Records from a data collection:
◇ ◇ ◇ ◇ ◇ ◇ ◇

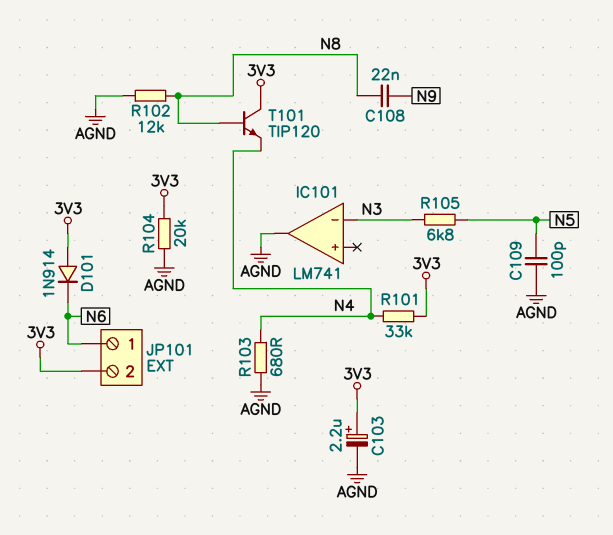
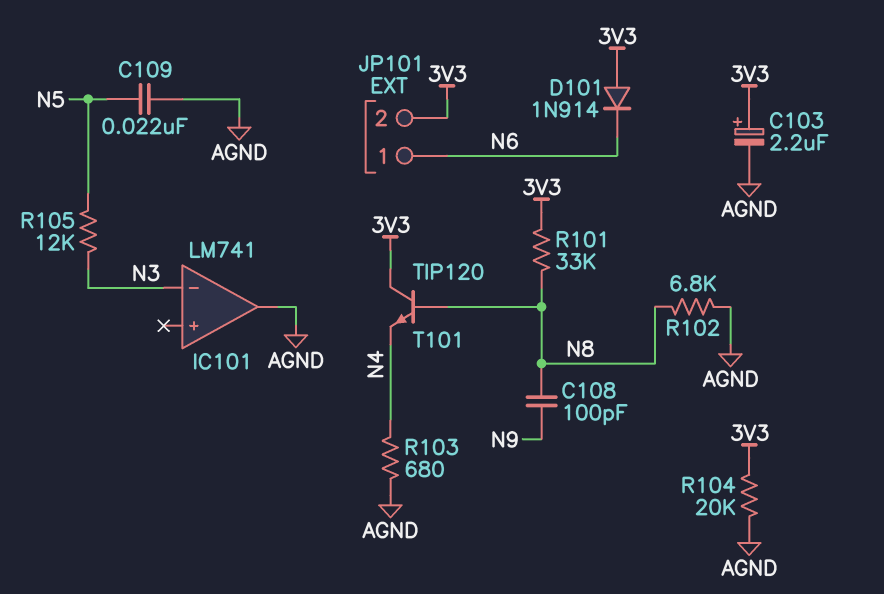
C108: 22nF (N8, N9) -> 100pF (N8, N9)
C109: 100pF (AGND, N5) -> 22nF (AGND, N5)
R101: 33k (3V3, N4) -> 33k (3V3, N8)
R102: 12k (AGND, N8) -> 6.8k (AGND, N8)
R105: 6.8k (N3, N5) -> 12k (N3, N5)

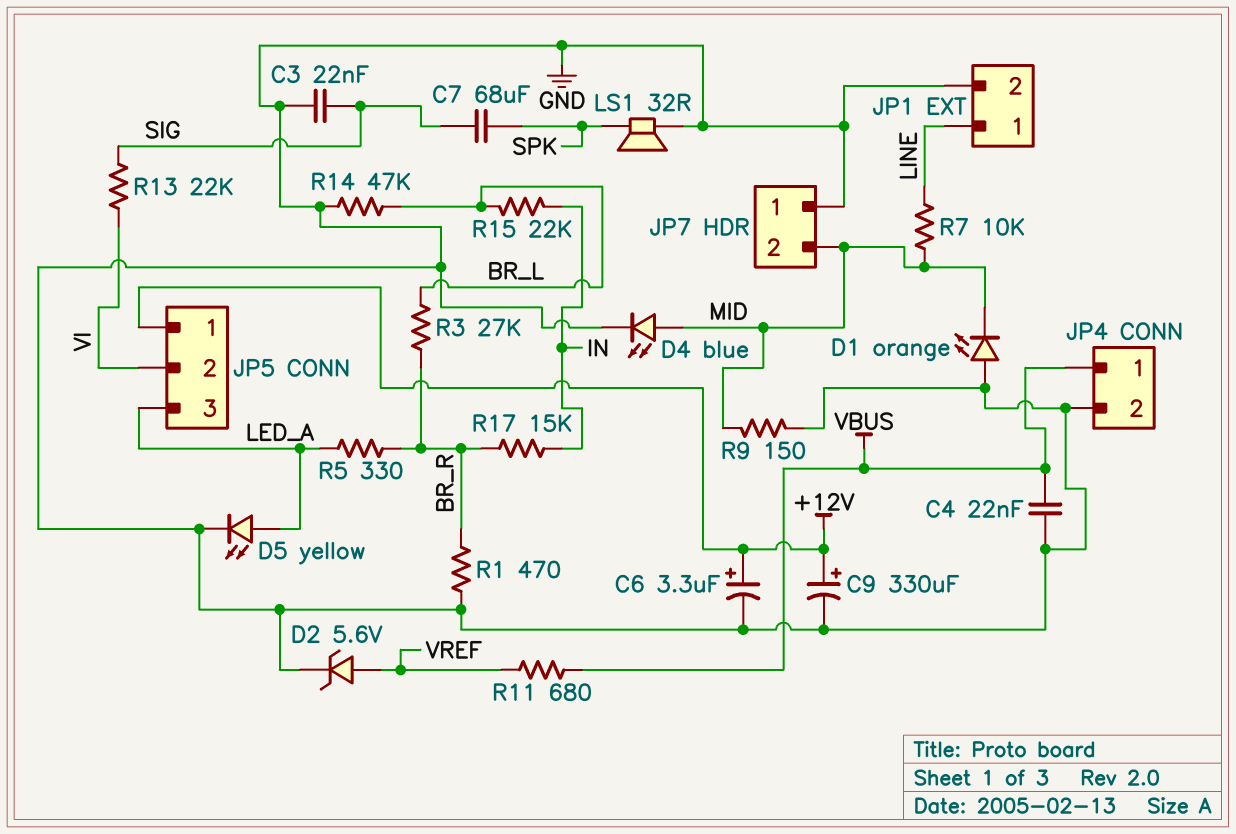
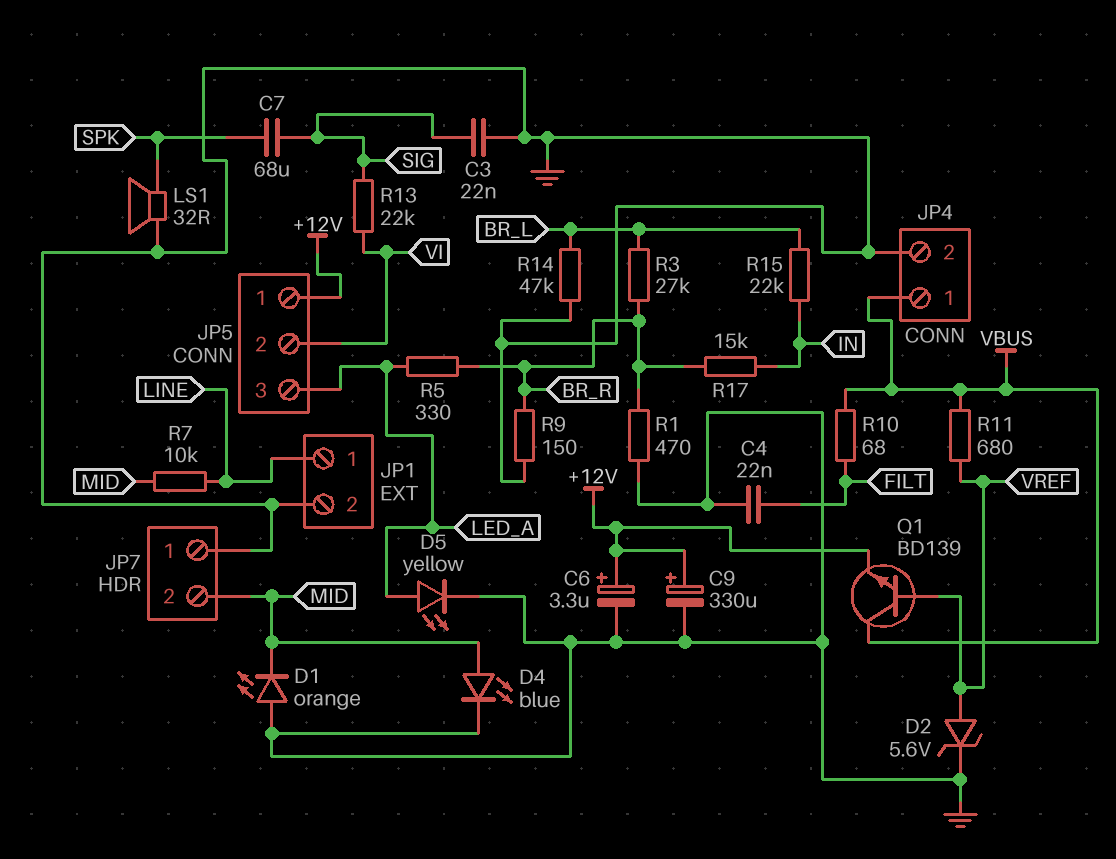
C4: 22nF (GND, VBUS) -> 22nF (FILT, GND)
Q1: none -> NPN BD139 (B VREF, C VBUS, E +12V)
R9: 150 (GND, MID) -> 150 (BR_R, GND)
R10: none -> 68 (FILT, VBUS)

◇ ◇ ◇ ◇ ◇ ◇ ◇

> **INSTRUCTIONS TO FOLLOW**
Write the lines from the one containing "C109: 100pF (AGND, N5) -> 22nF (AGND, N5)" through the end of the data above exactly as they appear, and do not carry over any picture.

> **RESPONSE FOR THIS EXERCISE**
C109: 100pF (AGND, N5) -> 22nF (AGND, N5)
R101: 33k (3V3, N4) -> 33k (3V3, N8)
R102: 12k (AGND, N8) -> 6.8k (AGND, N8)
R105: 6.8k (N3, N5) -> 12k (N3, N5)

C4: 22nF (GND, VBUS) -> 22nF (FILT, GND)
Q1: none -> NPN BD139 (B VREF, C VBUS, E +12V)
R9: 150 (GND, MID) -> 150 (BR_R, GND)
R10: none -> 68 (FILT, VBUS)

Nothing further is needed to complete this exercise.